Task details ->
From the entries below, return only the lines starting at the one that contains "camera: 75 degrees right, 5 degrees down" and ending at the one that contains "replaced | red_sanutak", exactly as they stand.

────────

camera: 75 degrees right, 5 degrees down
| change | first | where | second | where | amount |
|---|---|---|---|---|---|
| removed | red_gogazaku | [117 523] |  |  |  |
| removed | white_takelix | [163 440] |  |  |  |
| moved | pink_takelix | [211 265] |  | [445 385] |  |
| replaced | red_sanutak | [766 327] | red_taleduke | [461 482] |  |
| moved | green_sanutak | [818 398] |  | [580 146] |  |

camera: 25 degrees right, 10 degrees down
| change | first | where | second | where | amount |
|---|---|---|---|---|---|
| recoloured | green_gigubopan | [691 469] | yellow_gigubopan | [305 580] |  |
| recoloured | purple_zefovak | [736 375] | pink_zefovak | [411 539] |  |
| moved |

────────

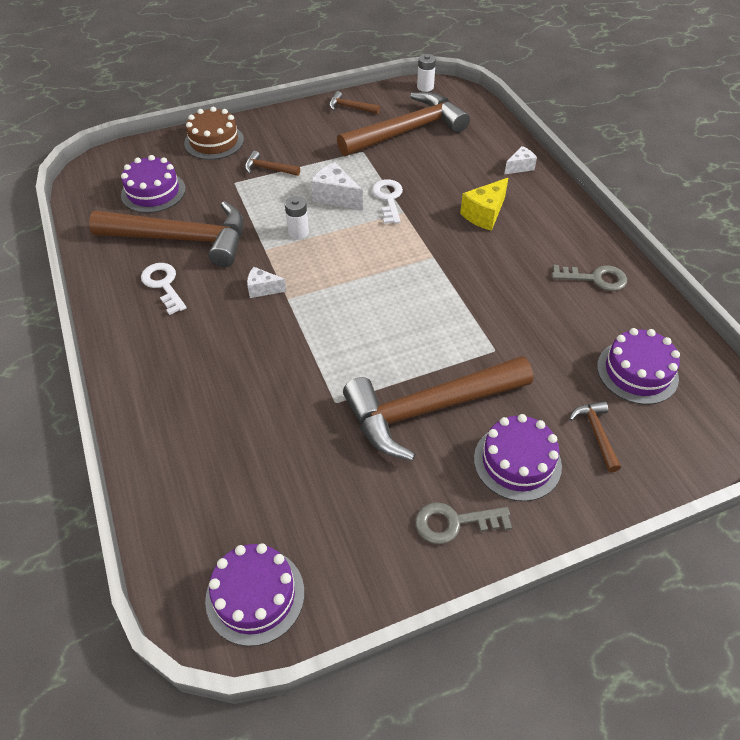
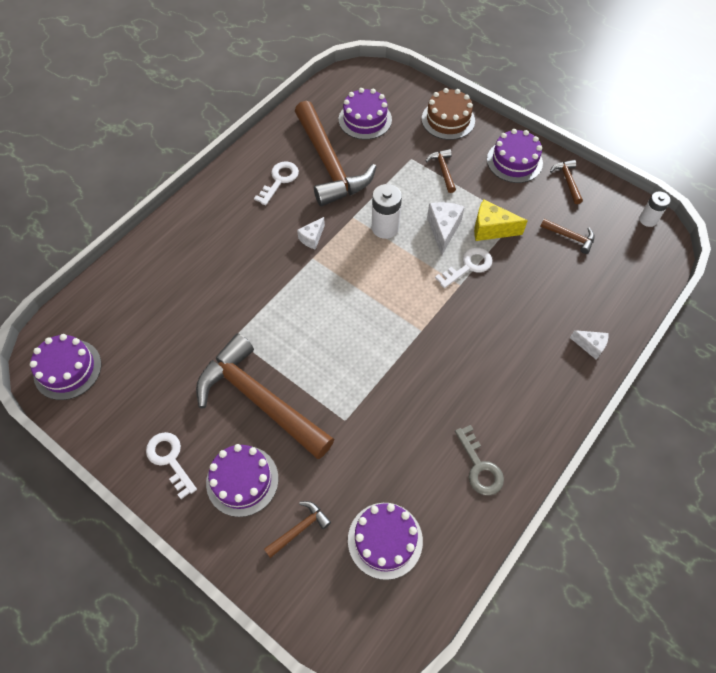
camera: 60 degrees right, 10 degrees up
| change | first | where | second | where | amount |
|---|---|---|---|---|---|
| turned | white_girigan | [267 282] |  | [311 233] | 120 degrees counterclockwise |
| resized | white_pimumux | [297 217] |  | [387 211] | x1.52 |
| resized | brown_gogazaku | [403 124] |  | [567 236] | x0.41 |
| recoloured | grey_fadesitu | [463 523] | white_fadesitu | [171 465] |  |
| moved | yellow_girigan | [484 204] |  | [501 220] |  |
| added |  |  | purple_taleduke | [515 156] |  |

────────

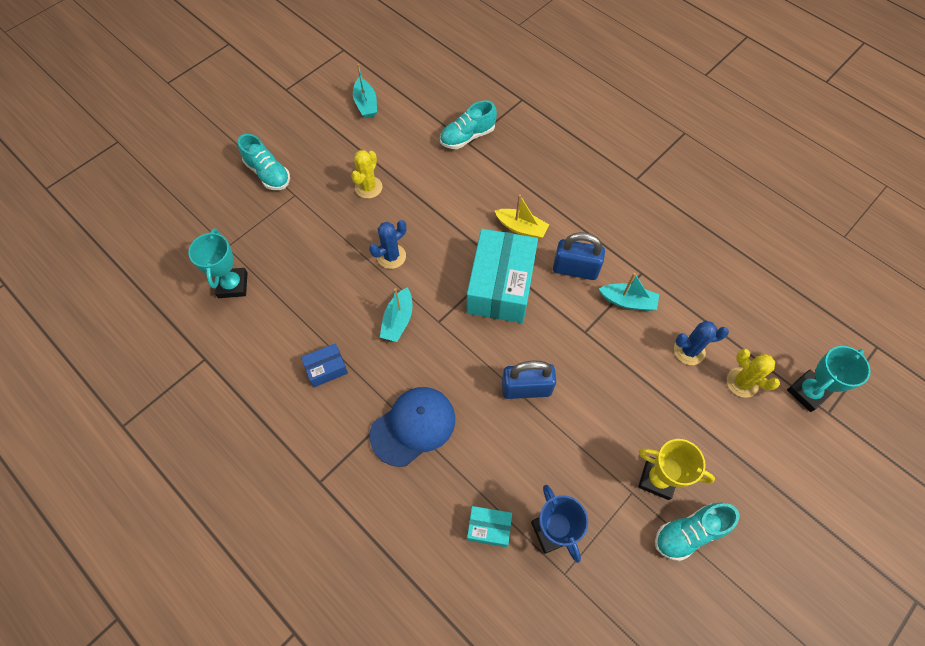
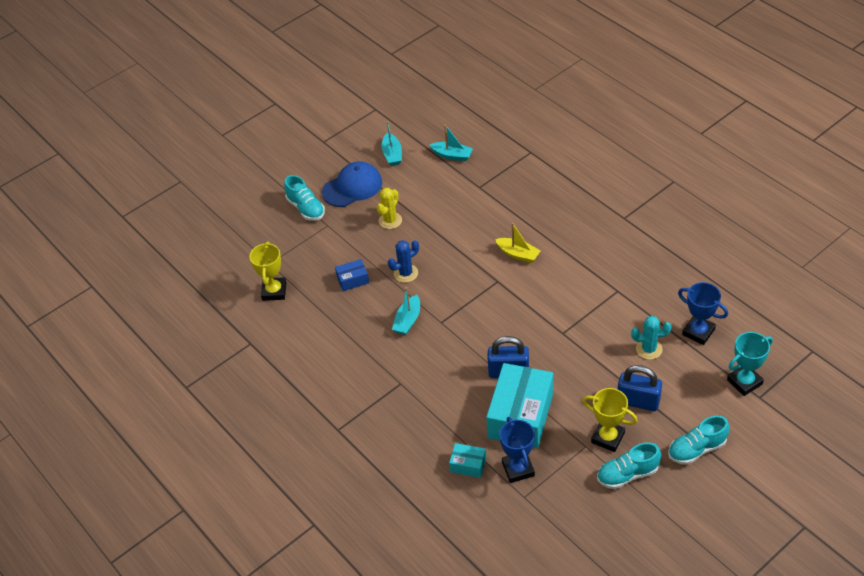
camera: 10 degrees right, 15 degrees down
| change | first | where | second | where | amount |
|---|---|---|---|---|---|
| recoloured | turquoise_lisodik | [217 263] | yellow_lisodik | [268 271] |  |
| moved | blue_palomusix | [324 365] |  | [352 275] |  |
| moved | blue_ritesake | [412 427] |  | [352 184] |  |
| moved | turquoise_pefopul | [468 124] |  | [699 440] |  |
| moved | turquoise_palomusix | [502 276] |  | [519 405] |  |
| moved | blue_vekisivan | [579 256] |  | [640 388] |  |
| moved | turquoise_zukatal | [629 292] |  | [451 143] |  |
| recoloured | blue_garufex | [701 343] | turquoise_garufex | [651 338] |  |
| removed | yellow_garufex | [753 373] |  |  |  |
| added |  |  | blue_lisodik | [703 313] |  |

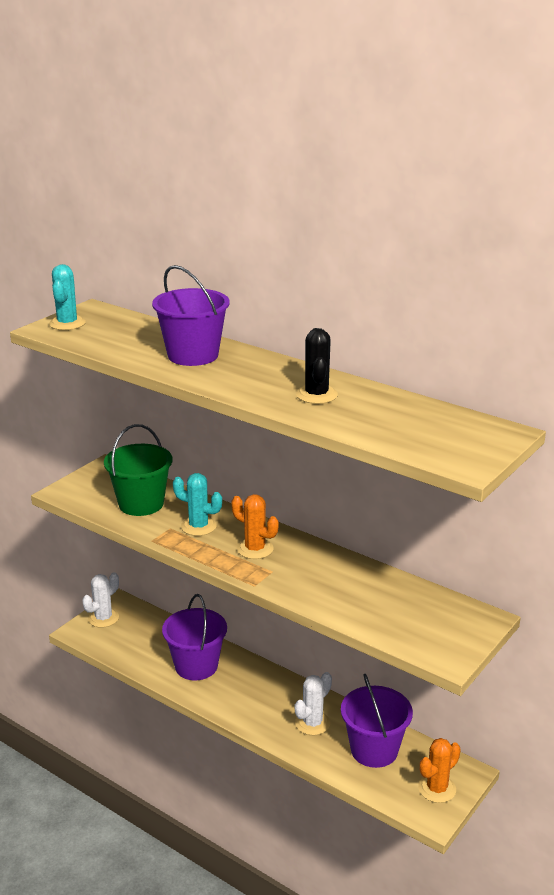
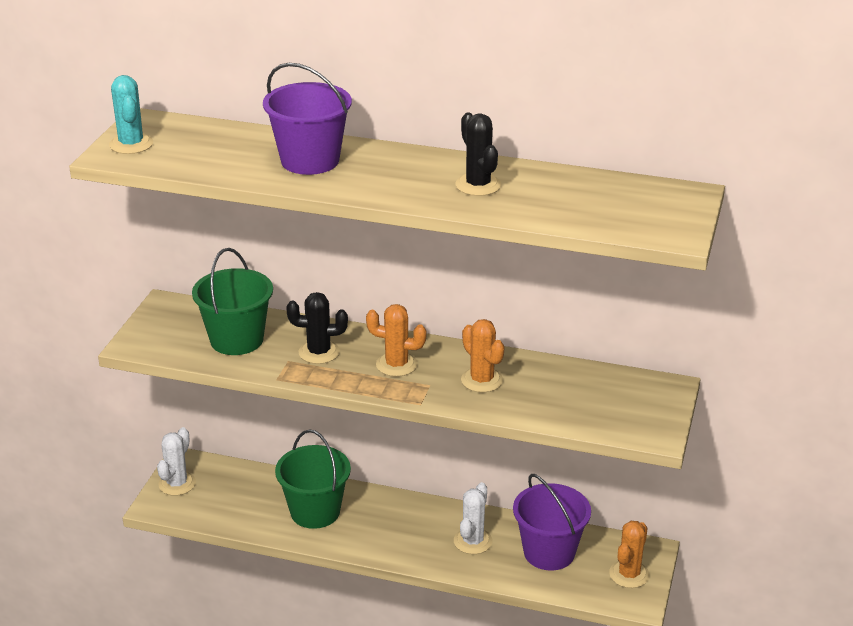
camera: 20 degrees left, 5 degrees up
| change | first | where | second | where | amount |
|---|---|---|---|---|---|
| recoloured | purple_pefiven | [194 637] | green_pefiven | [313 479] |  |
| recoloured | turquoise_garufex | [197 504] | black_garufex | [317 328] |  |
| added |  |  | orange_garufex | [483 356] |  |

────────

Exercise response ->
camera: 75 degrees right, 5 degrees down
| change | first | where | second | where | amount |
|---|---|---|---|---|---|
| removed | red_gogazaku | [117 523] |  |  |  |
| removed | white_takelix | [163 440] |  |  |  |
| moved | pink_takelix | [211 265] |  | [445 385] |  |
| replaced | red_sanutak | [766 327] | red_taleduke | [461 482] |  |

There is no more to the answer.